# Assignment:
Write out the full listing exactly as given, minus the images.

# Given records:
========================

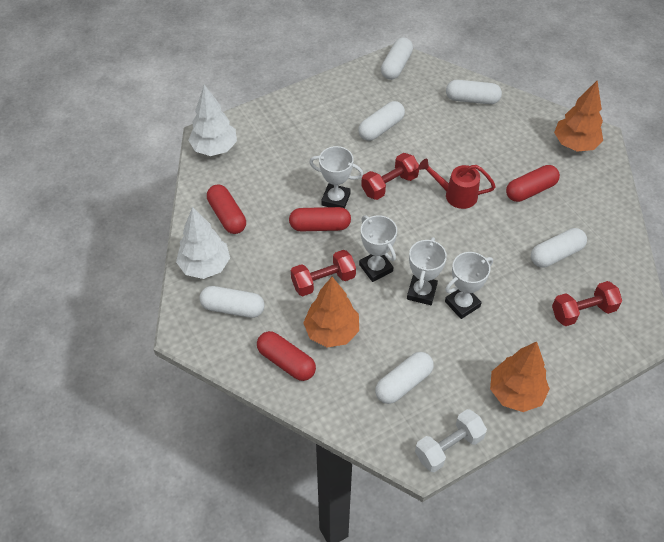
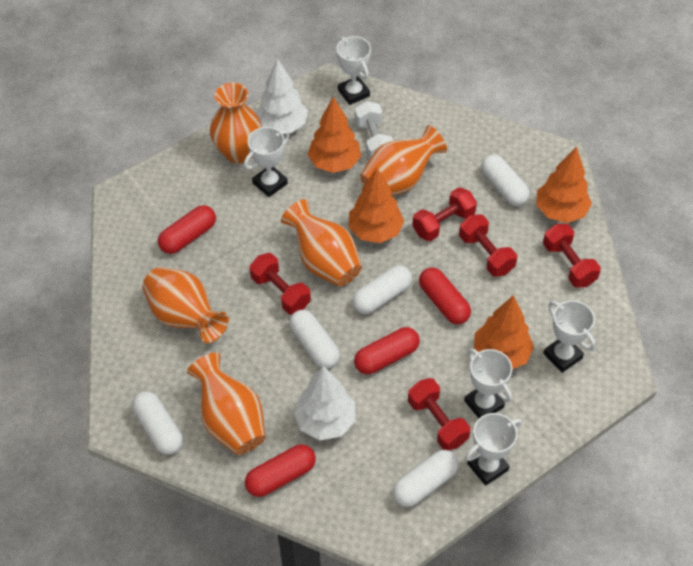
orange tree: 3 -> 4
orange vase: 0 -> 5
red dumbbell: 3 -> 5
red watering can: 1 -> 0
white capsule: 6 -> 5
white trophy: 4 -> 5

========================

# Solution below:
orange tree: 3 -> 4
orange vase: 0 -> 5
red dumbbell: 3 -> 5
red watering can: 1 -> 0
white capsule: 6 -> 5
white trophy: 4 -> 5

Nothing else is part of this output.